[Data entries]
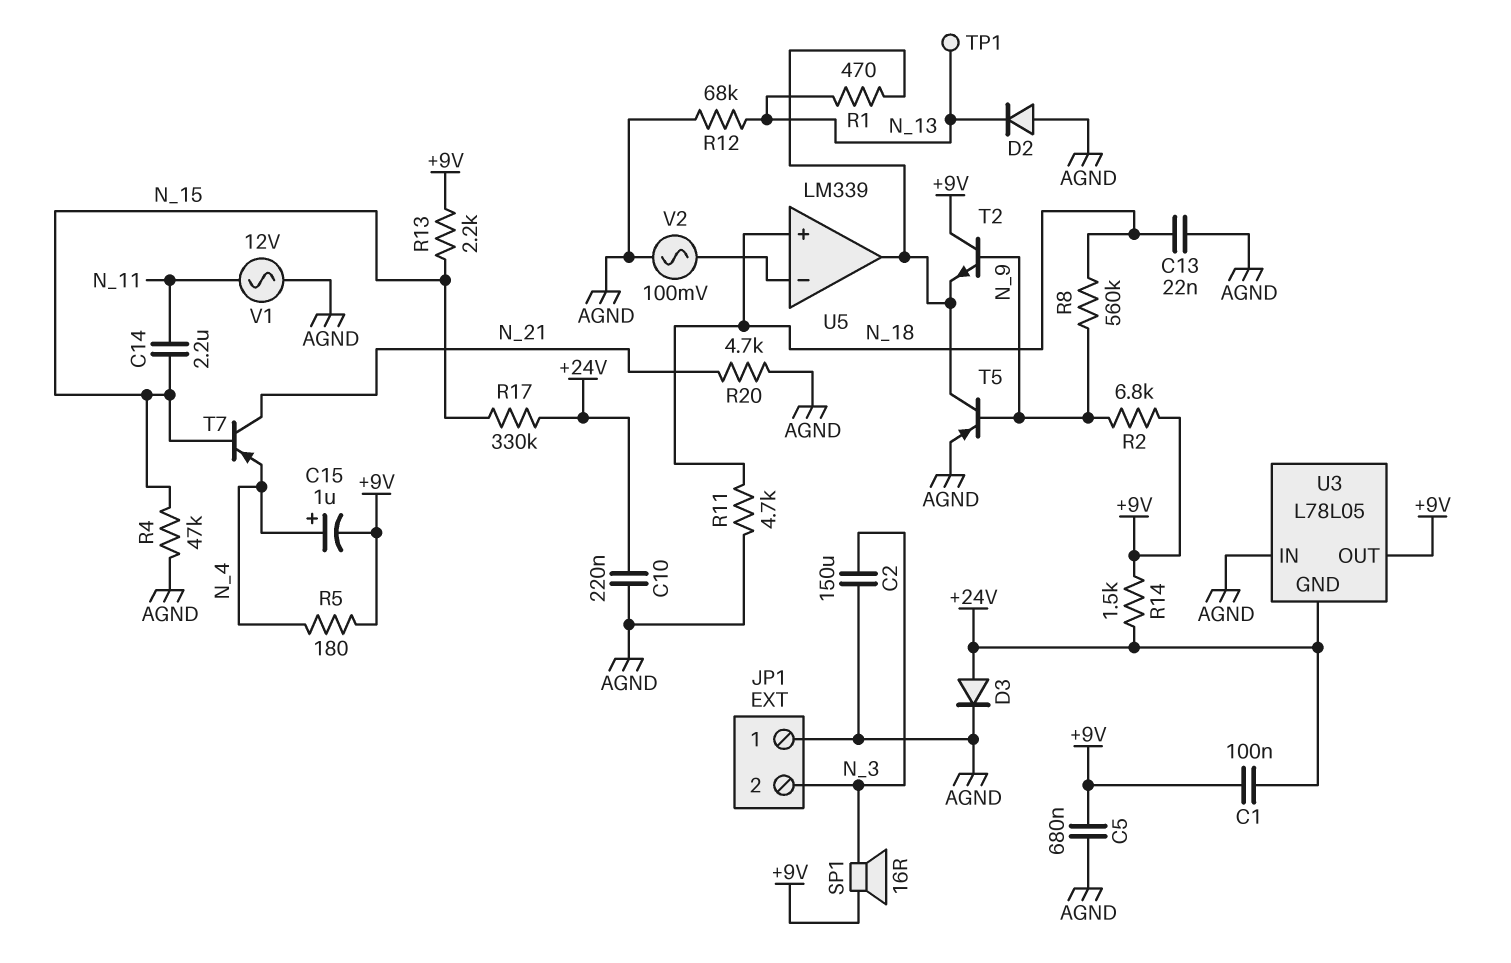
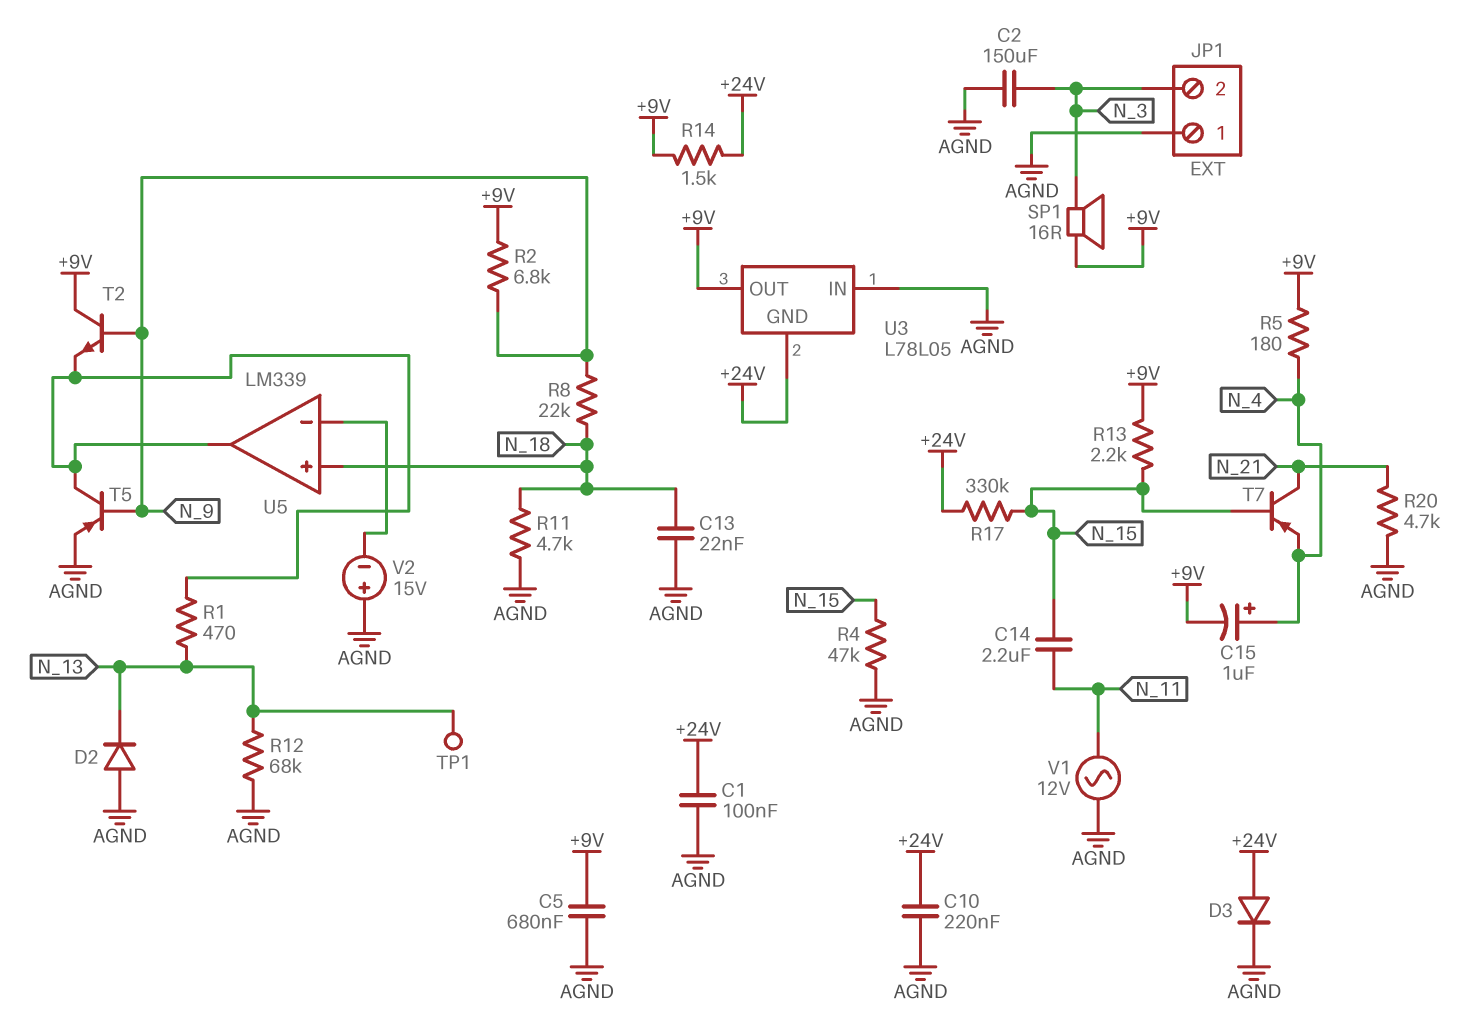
C1: 100nF (+9V, +24V) -> 100nF (+24V, AGND)
R8: 560k (N_9, N_18) -> 22k (N_9, N_18)
V2: AC 100mV (AGND, U5/in-) -> 15V (plus AGND, minus U5/in-)

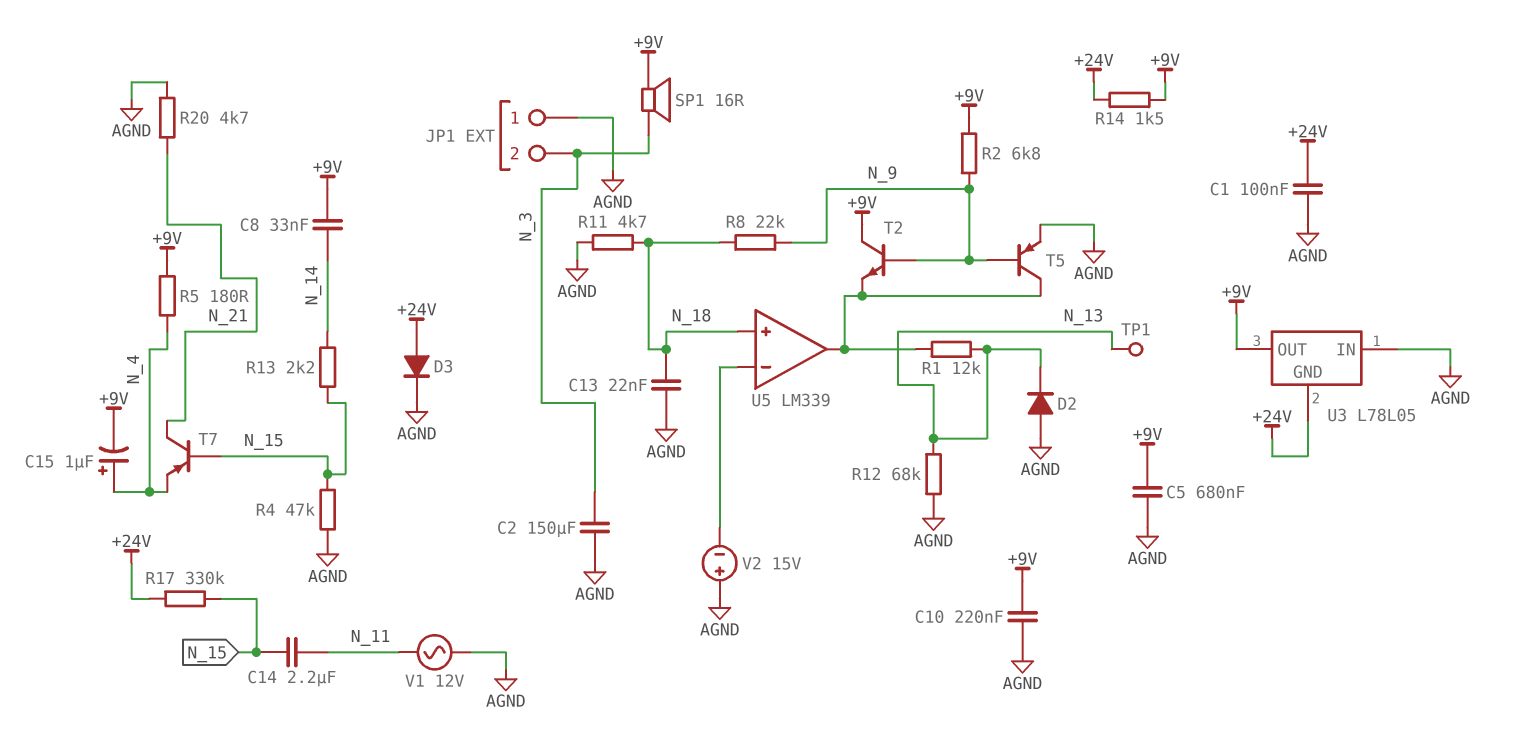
C8: none -> 33nF (+9V, N_14)
C10: 220nF (+24V, AGND) -> 220nF (+9V, AGND)
R1: 470 (N_13, U5/out) -> 12k (N_13, U5/out)
R13: 2.2k (+9V, N_15) -> 2.2k (N_14, N_15)

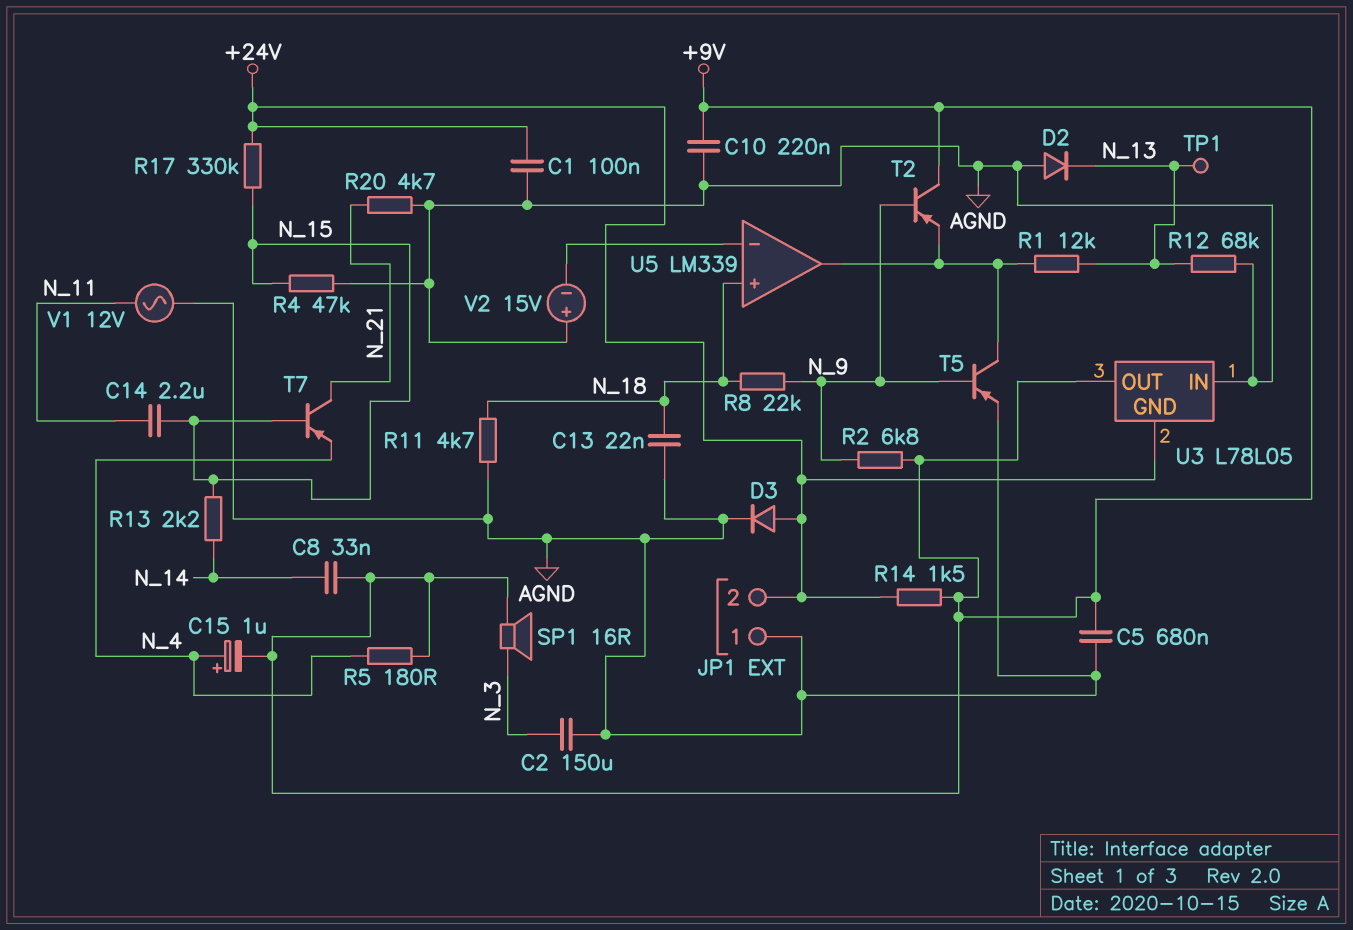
JP1 pin 2: N_3 -> +24V
T2: NPN (B N_9, C +9V, E U5/out) -> PNP (B N_9, C +9V, E U5/out)

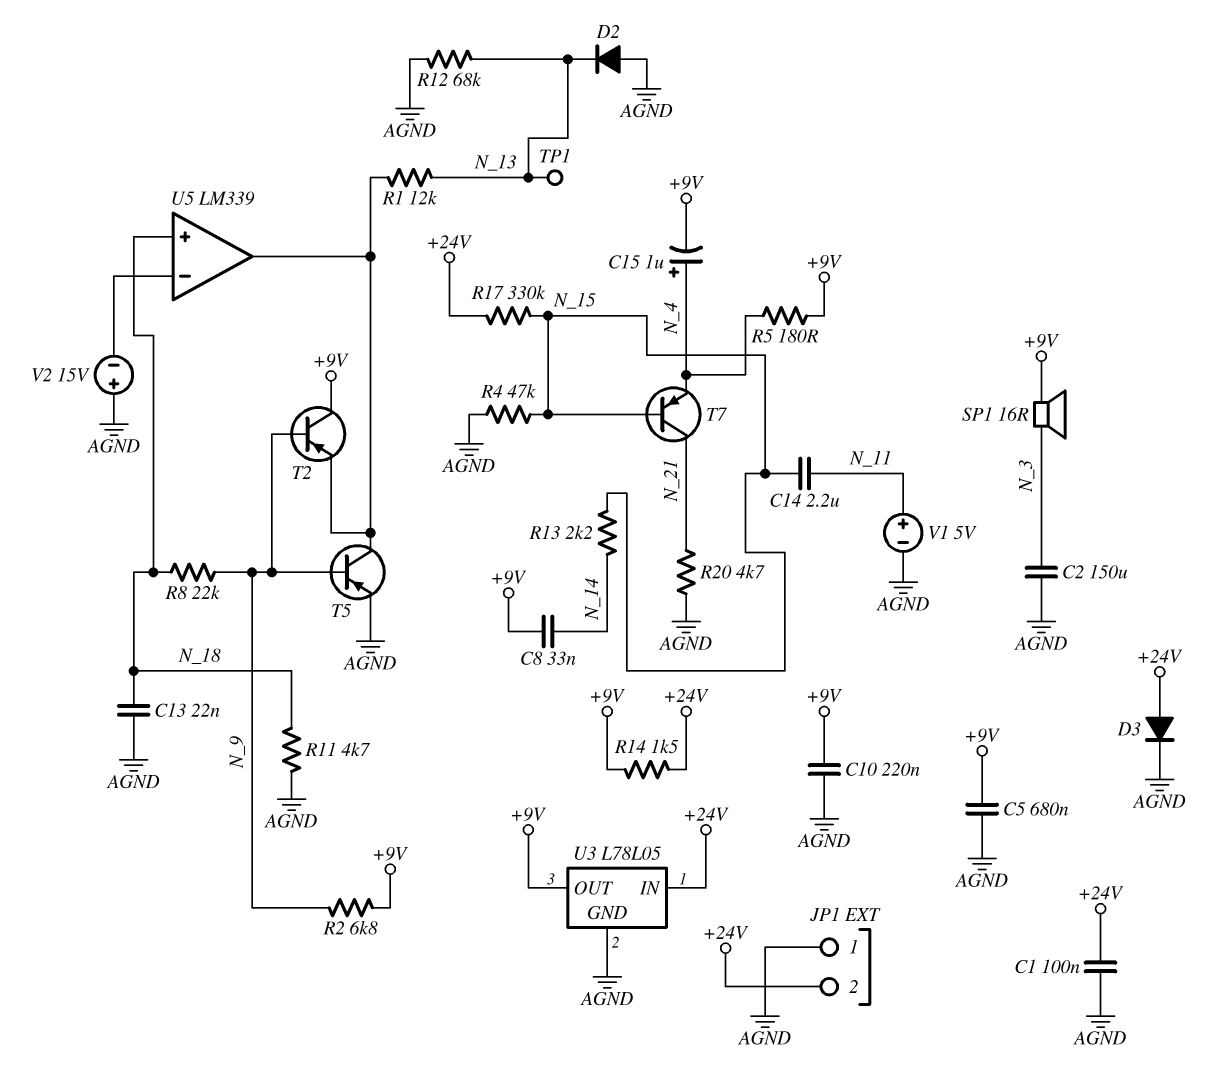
U3 pin GND: +24V -> AGND
U3 pin IN: AGND -> +24V
V1: AC 12V (AGND, N_11) -> 5V (plus N_11, minus AGND)

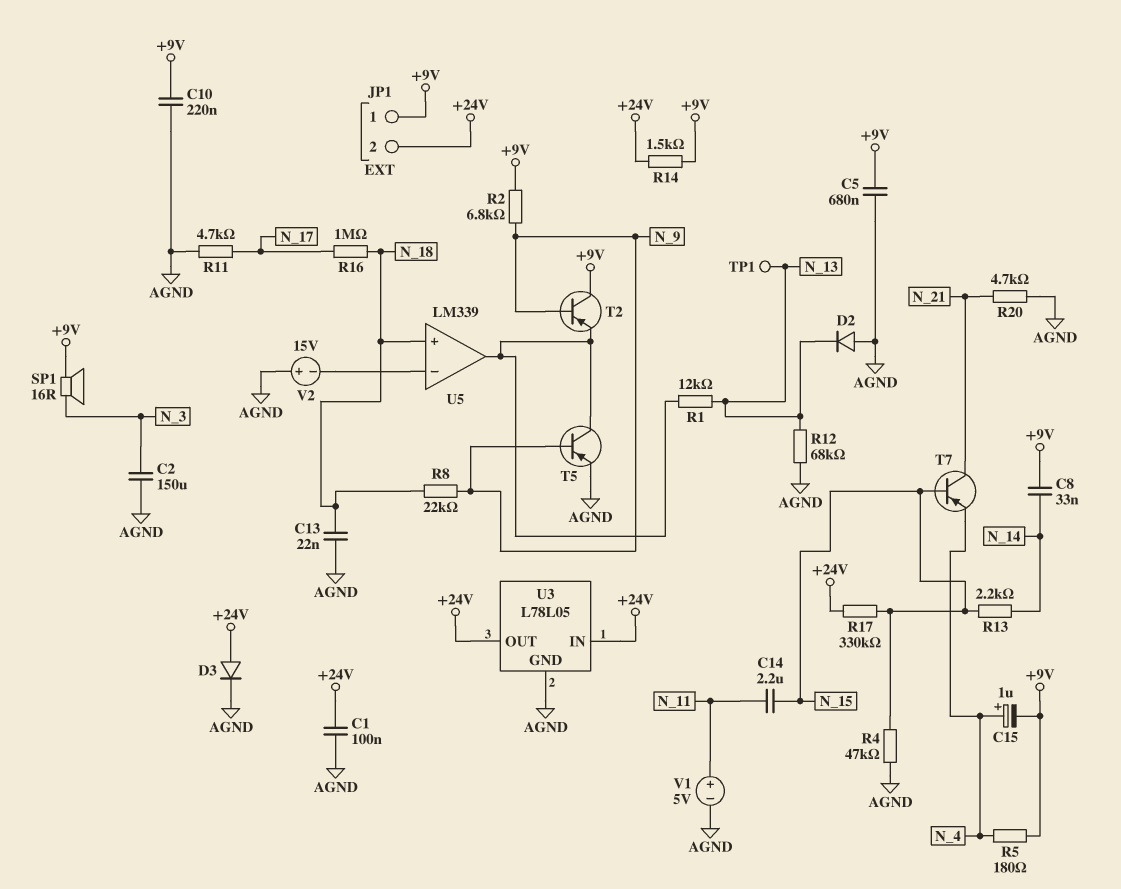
JP1 pin 1: AGND -> +9V
R11: 4.7k (AGND, N_18) -> 4.7k (AGND, N_17)
R16: none -> 1M (N_17, N_18)
U3 pin OUT: +9V -> +24V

# Work item
Among the entries above, how many lines hold the string "AGND"? Answer with the number only.

# Result of this exercise
8